**WHAT IS BEING ASKED**:
Each line below must be reproduced exactly, though the pictures are to be dropped.
= Beginning of Section =
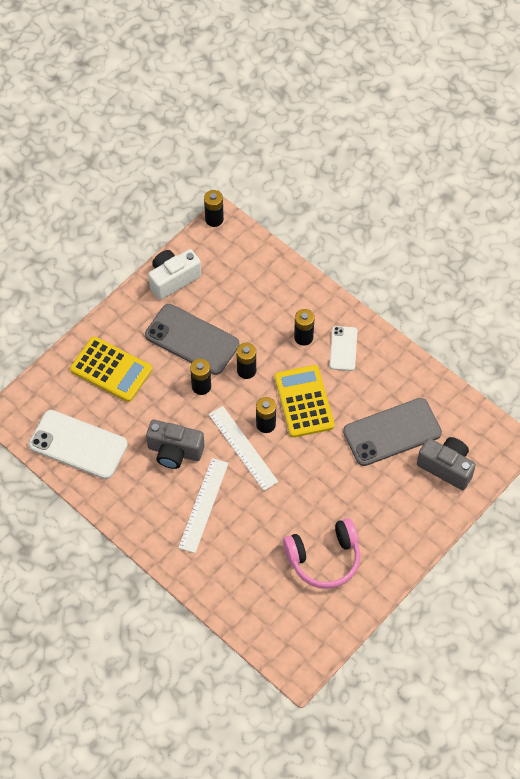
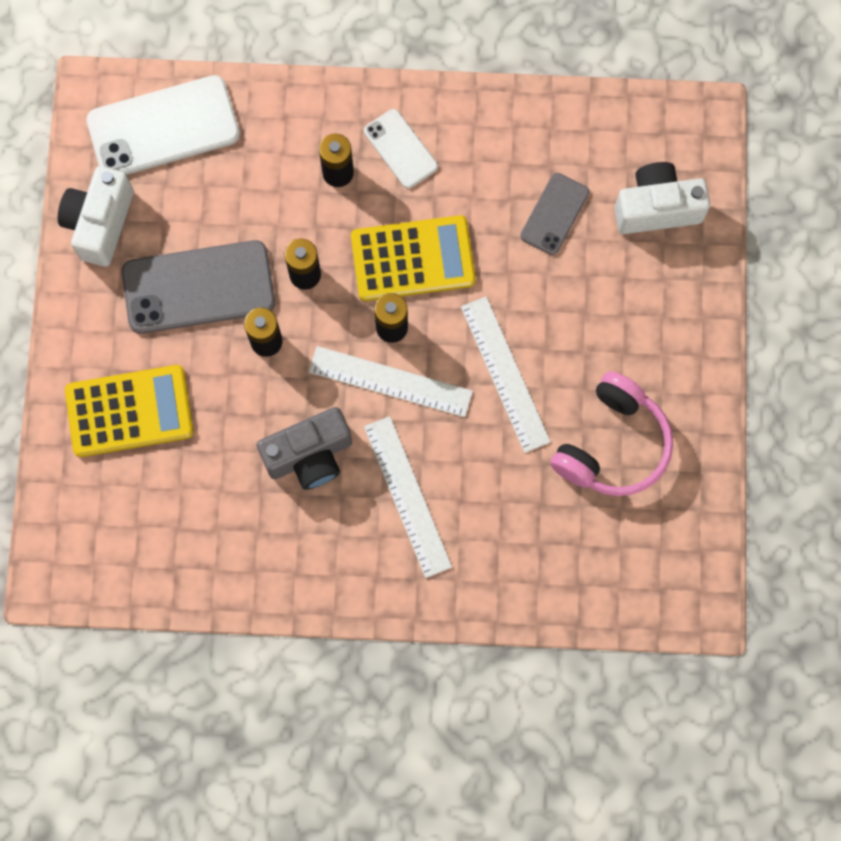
camera: 40 degrees left, 15 degrees up
white phone [29,410,128,479] -> white phone moved to [86,75,240,175]
black battery [204,190,224,227] -> none
yellow calculator [274,365,335,438] -> yellow calculator turned 135 degrees clockwise [351,215,476,301]
grey phone [343,398,442,466] -> grey phone [520,173,589,255], size x0.55
grey camera [417,437,476,490] -> white camera [614,162,710,234]
none -> white ruler [461,296,551,453]

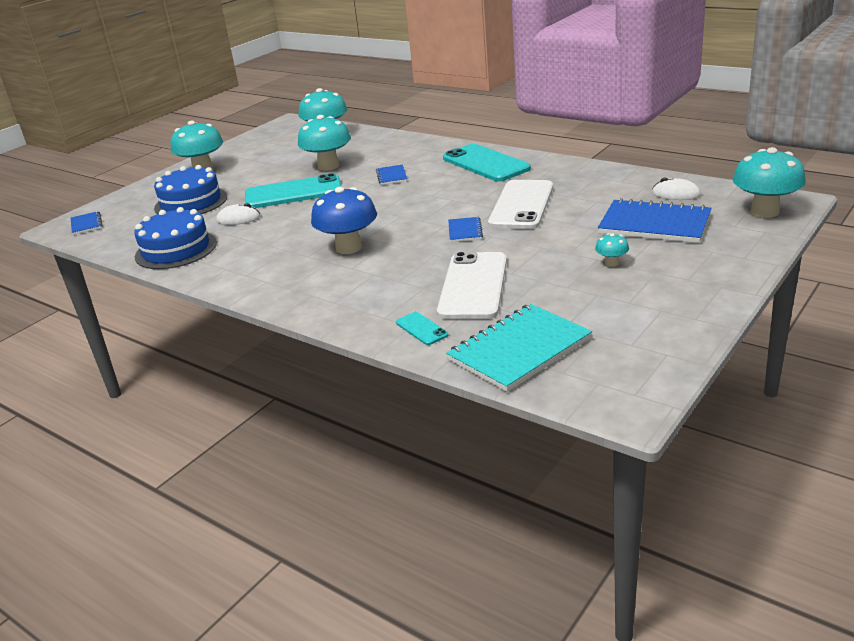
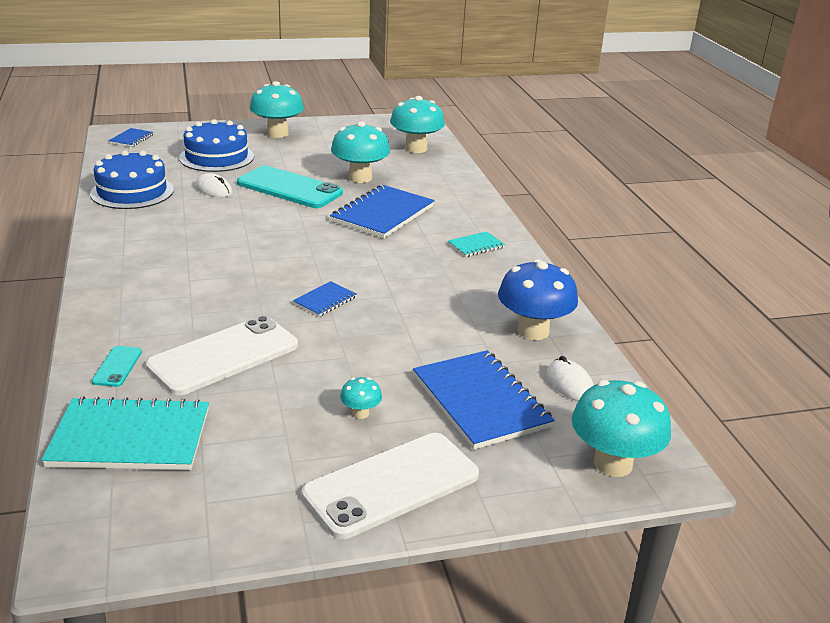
camera: 35 degrees right, 0 degrees up
blue mushroom [311,187,377,254] -> blue mushroom moved to [498,259,578,340]
blue notebook [376,165,407,185] -> blue notebook [330,185,435,238], size x2.07
turquoise phone [443,144,531,182] -> turquoise notebook [448,231,505,257]
white phone [488,180,553,229] -> white phone moved to [302,433,479,539]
= End of Section =
**EXERCISE ANSWER**:
camera: 40 degrees left, 15 degrees up
white phone [29,410,128,479] -> white phone moved to [86,75,240,175]
black battery [204,190,224,227] -> none
yellow calculator [274,365,335,438] -> yellow calculator turned 135 degrees clockwise [351,215,476,301]
grey phone [343,398,442,466] -> grey phone [520,173,589,255], size x0.55
grey camera [417,437,476,490] -> white camera [614,162,710,234]
none -> white ruler [461,296,551,453]

camera: 35 degrees right, 0 degrees up
blue mushroom [311,187,377,254] -> blue mushroom moved to [498,259,578,340]
blue notebook [376,165,407,185] -> blue notebook [330,185,435,238], size x2.07
turquoise phone [443,144,531,182] -> turquoise notebook [448,231,505,257]
white phone [488,180,553,229] -> white phone moved to [302,433,479,539]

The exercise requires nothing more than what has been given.